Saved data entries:

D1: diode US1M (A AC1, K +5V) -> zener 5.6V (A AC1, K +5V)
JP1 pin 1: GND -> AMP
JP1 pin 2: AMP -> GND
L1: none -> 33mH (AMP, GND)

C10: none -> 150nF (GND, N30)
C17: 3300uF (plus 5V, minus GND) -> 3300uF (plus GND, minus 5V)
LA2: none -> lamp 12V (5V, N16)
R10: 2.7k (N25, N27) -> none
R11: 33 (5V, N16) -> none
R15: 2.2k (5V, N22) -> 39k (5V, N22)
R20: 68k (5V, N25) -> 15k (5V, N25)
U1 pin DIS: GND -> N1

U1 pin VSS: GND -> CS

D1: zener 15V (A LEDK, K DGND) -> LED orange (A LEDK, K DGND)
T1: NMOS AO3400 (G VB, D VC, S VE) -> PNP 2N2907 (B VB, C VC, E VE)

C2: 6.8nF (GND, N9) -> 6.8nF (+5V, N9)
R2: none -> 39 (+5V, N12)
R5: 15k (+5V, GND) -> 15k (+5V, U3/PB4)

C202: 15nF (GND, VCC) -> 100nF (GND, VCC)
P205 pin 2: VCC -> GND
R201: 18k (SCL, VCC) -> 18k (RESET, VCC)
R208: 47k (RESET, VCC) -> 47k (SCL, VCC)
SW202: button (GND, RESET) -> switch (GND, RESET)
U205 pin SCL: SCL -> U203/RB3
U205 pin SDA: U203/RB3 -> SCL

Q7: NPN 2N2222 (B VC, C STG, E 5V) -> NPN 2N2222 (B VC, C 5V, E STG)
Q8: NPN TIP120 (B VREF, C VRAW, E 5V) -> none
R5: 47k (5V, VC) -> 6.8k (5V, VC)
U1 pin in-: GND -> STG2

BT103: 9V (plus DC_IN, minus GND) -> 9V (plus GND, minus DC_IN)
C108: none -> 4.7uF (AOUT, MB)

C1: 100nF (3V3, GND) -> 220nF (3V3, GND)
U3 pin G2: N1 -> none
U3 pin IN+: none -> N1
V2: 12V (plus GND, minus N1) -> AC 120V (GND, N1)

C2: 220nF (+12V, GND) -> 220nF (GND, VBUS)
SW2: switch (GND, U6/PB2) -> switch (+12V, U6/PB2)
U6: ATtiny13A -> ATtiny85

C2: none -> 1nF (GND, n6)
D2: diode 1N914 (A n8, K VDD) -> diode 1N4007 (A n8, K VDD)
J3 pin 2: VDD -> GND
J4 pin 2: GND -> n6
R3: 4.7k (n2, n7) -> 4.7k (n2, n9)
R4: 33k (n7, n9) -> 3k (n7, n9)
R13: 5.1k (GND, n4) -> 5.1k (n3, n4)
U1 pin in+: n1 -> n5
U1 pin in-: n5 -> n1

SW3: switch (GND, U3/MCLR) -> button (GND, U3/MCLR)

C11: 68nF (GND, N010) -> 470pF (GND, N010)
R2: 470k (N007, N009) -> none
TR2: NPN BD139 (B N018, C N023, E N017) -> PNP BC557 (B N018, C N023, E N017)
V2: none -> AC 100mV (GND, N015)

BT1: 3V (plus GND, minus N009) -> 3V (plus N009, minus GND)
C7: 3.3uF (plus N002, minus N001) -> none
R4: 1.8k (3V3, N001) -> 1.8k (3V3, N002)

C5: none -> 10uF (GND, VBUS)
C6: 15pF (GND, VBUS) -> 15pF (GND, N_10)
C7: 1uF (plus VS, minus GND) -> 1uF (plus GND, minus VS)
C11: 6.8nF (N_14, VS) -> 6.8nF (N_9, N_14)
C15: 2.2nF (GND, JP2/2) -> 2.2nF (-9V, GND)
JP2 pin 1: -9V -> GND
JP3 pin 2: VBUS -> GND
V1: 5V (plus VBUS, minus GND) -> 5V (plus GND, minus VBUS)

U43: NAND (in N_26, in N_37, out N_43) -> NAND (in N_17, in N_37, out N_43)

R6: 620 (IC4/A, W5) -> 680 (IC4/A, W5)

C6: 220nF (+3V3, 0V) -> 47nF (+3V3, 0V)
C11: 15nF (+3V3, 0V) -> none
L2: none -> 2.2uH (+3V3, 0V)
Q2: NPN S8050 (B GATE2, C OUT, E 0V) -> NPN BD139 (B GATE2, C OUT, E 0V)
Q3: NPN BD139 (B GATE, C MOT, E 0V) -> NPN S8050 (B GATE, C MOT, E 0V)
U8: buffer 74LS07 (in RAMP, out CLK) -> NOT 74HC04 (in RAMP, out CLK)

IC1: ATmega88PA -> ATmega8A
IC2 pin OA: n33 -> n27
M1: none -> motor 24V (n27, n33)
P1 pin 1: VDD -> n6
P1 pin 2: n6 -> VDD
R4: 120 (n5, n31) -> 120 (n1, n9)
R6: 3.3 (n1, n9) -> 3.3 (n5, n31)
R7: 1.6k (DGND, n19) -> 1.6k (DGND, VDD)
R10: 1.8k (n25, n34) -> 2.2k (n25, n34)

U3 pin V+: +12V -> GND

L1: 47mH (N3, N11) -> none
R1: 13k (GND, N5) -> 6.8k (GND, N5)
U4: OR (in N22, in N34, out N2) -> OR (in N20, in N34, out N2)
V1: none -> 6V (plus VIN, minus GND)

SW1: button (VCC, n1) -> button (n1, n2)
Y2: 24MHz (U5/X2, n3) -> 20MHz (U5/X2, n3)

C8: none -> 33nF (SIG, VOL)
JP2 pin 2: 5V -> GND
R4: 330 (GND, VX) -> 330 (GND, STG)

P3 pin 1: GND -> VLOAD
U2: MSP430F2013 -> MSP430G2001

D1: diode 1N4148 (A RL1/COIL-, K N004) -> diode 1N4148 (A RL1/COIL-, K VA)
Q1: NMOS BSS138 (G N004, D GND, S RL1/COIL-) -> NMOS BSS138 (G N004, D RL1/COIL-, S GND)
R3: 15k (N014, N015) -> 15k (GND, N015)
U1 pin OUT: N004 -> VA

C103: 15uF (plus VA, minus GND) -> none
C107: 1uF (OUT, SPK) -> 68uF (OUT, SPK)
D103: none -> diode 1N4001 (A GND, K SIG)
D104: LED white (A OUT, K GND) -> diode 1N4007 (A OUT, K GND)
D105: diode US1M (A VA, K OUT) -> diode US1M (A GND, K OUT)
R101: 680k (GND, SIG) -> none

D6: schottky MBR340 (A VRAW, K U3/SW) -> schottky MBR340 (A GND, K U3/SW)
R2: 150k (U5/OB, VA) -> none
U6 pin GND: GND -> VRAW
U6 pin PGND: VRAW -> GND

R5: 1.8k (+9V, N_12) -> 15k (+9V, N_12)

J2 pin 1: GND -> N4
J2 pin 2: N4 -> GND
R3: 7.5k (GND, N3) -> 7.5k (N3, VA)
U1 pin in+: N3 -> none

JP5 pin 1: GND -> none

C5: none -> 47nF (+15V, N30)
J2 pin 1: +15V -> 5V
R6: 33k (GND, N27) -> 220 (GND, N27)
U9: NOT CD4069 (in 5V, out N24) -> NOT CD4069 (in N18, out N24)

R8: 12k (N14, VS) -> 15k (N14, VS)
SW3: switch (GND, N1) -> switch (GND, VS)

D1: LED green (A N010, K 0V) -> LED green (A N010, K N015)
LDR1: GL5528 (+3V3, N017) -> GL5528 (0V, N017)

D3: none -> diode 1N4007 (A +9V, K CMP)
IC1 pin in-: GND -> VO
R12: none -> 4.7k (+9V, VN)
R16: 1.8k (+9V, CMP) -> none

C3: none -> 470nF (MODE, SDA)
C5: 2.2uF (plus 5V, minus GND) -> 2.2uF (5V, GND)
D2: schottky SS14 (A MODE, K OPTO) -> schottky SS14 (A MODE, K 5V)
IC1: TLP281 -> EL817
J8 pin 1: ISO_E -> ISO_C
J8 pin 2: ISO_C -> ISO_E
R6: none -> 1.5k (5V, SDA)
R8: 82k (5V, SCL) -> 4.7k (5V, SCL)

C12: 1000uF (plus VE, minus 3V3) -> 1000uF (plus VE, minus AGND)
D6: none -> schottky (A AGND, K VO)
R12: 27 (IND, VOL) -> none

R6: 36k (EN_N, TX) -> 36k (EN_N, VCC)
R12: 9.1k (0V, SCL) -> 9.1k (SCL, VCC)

■ **What the task asks**
Out of the entries above, write out only the lines between the line holding "IC1: ATmega88PA -> ATmega8A" and the line holding "D1: diode 1N4148", inclusive, each exactly as given.

■ **Exercise result**
IC1: ATmega88PA -> ATmega8A
IC2 pin OA: n33 -> n27
M1: none -> motor 24V (n27, n33)
P1 pin 1: VDD -> n6
P1 pin 2: n6 -> VDD
R4: 120 (n5, n31) -> 120 (n1, n9)
R6: 3.3 (n1, n9) -> 3.3 (n5, n31)
R7: 1.6k (DGND, n19) -> 1.6k (DGND, VDD)
R10: 1.8k (n25, n34) -> 2.2k (n25, n34)

U3 pin V+: +12V -> GND

L1: 47mH (N3, N11) -> none
R1: 13k (GND, N5) -> 6.8k (GND, N5)
U4: OR (in N22, in N34, out N2) -> OR (in N20, in N34, out N2)
V1: none -> 6V (plus VIN, minus GND)

SW1: button (VCC, n1) -> button (n1, n2)
Y2: 24MHz (U5/X2, n3) -> 20MHz (U5/X2, n3)

C8: none -> 33nF (SIG, VOL)
JP2 pin 2: 5V -> GND
R4: 330 (GND, VX) -> 330 (GND, STG)

P3 pin 1: GND -> VLOAD
U2: MSP430F2013 -> MSP430G2001

D1: diode 1N4148 (A RL1/COIL-, K N004) -> diode 1N4148 (A RL1/COIL-, K VA)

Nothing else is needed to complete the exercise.